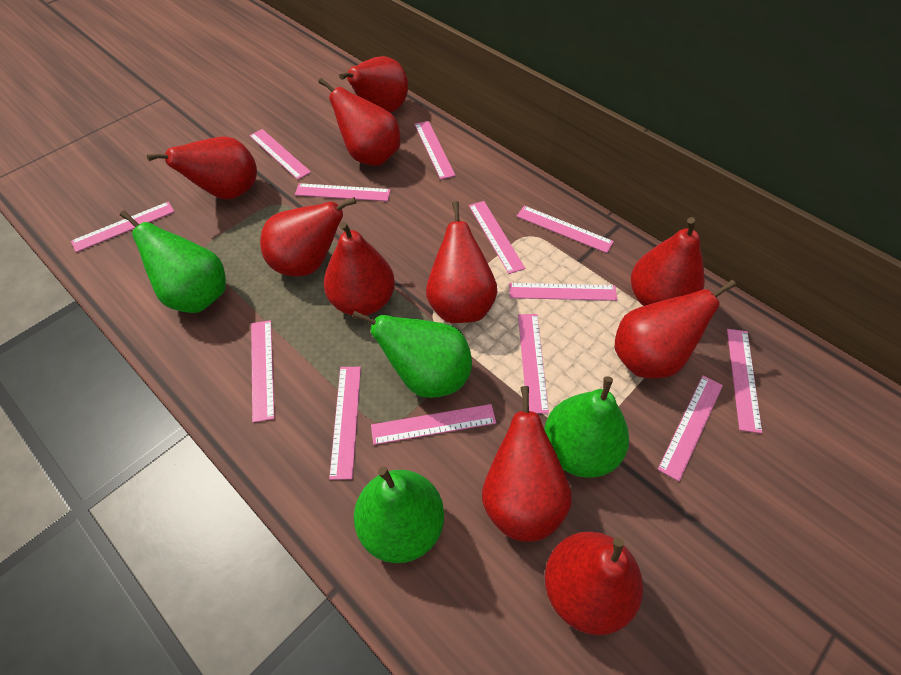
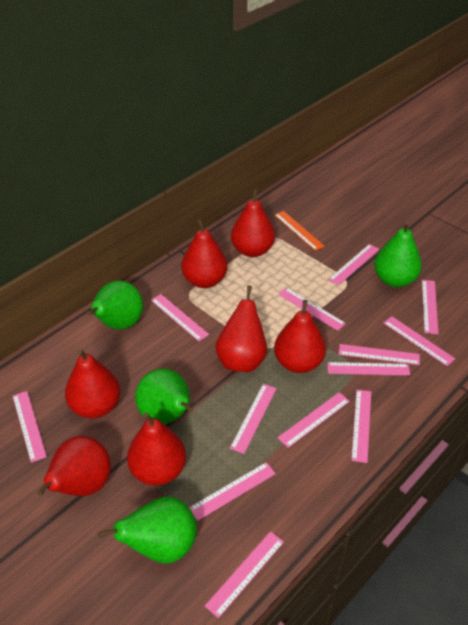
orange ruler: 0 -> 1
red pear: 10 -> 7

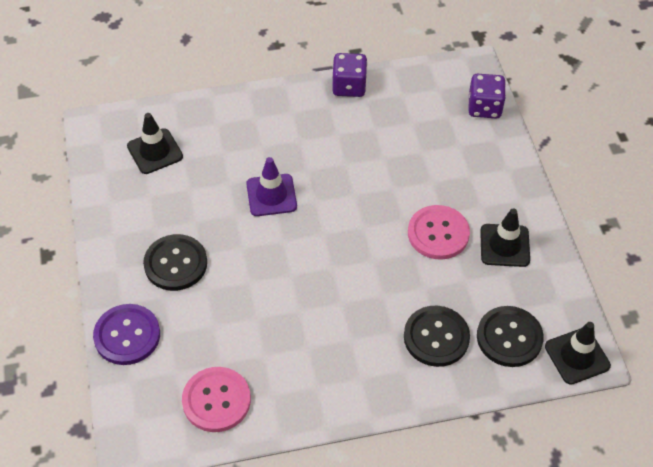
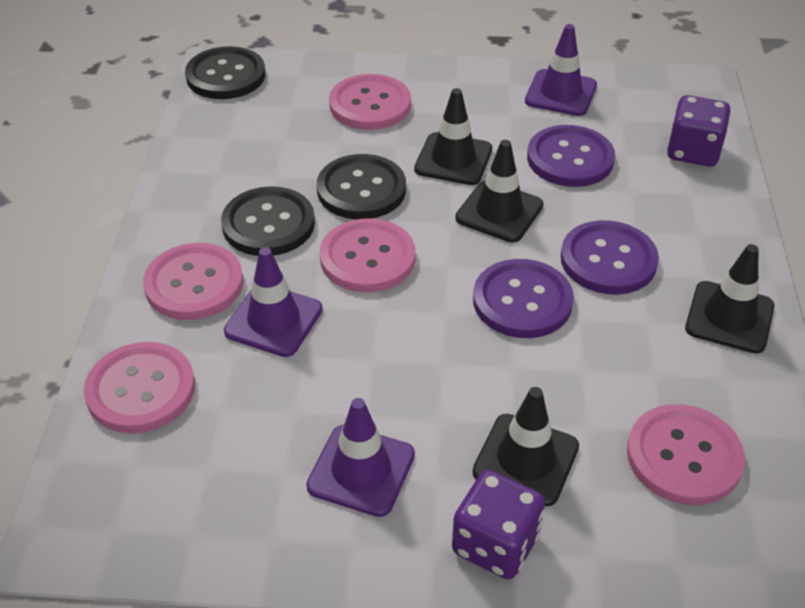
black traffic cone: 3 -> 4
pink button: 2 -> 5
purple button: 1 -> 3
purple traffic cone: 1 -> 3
_____
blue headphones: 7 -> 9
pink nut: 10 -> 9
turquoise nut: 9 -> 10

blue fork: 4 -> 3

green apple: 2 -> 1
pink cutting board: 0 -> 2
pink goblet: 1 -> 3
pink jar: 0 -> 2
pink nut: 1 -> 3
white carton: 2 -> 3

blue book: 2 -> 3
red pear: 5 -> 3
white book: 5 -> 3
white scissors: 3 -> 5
_____
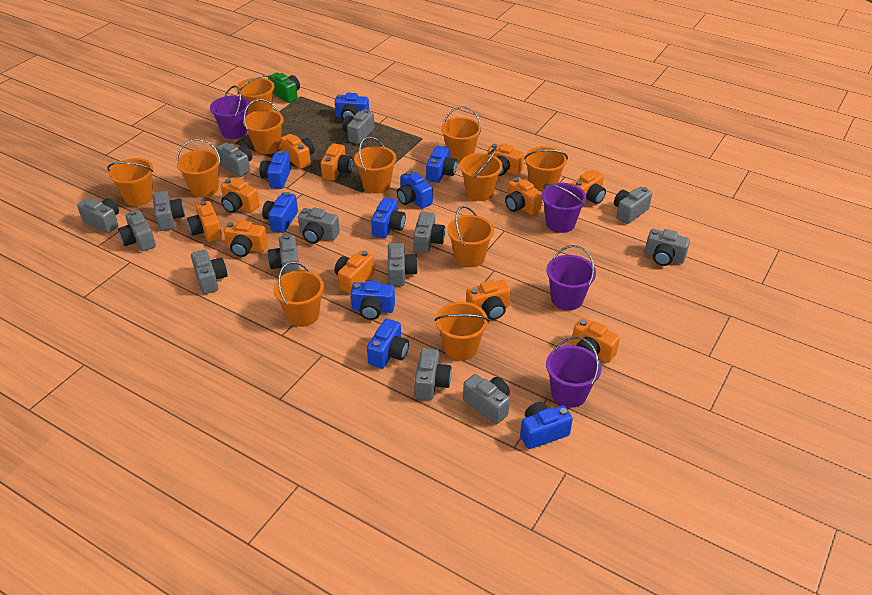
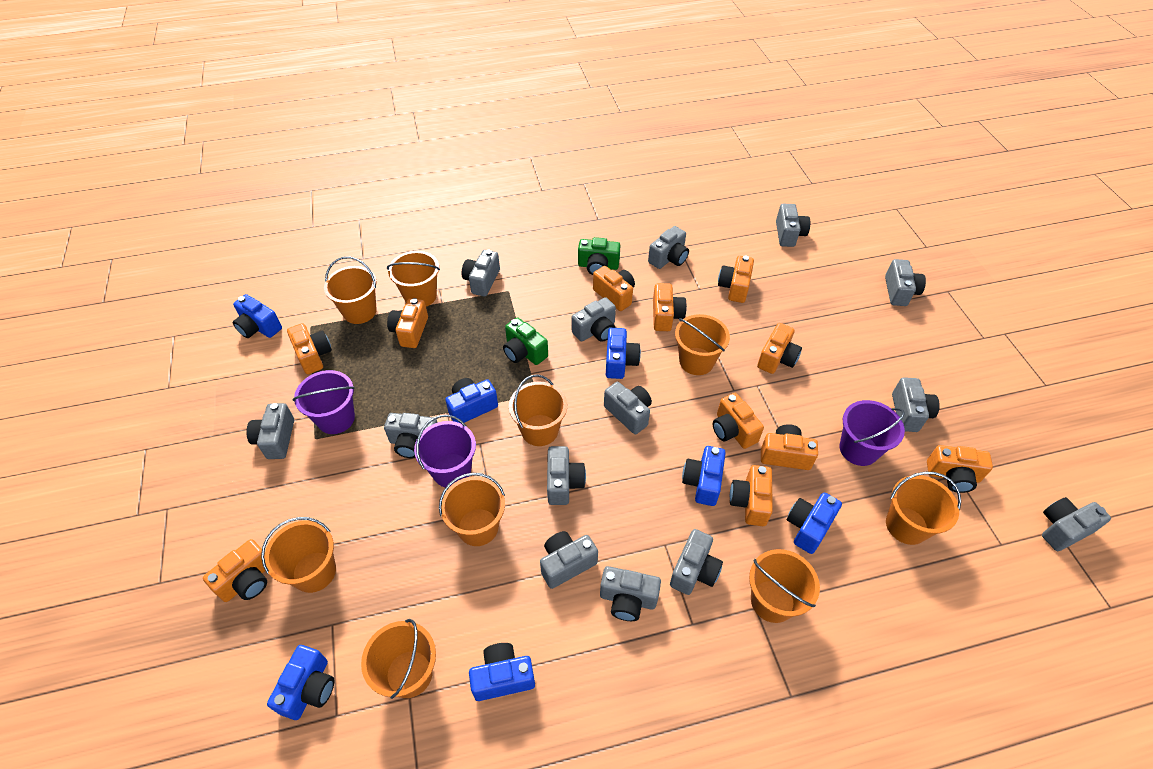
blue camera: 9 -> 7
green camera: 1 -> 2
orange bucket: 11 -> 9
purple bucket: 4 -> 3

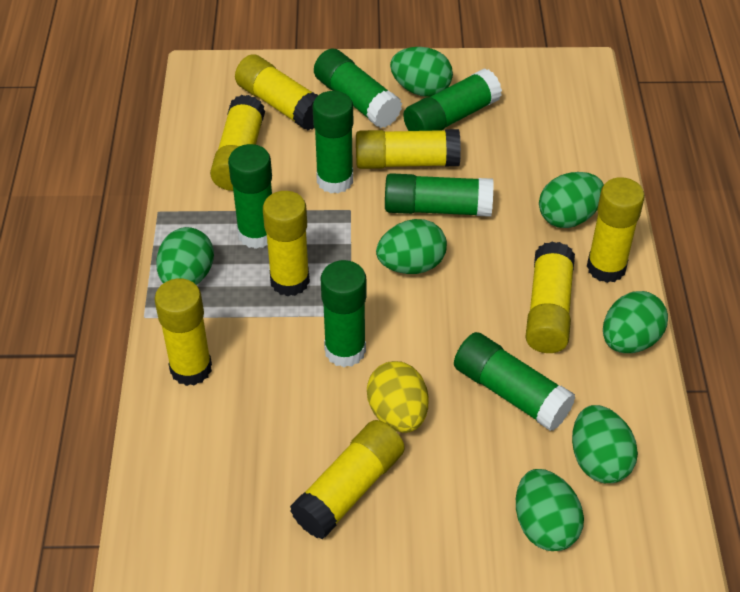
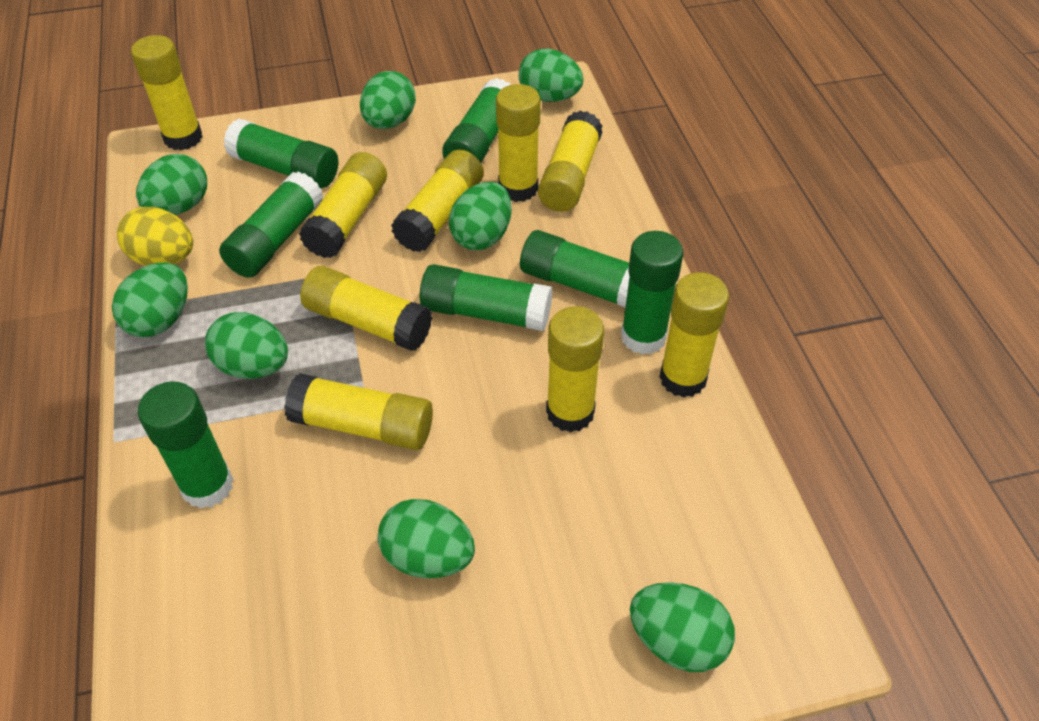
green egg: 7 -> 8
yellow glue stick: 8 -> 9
_____
§ EXERCISE BRIEF
Extract, without any images, the part of the material above that opens with the line containing "orange ruler: 0 -> 1" and closes with the line containing "purple traffic cone: 1 -> 3", both lines included.

§ REPLY
orange ruler: 0 -> 1
red pear: 10 -> 7

black traffic cone: 3 -> 4
pink button: 2 -> 5
purple button: 1 -> 3
purple traffic cone: 1 -> 3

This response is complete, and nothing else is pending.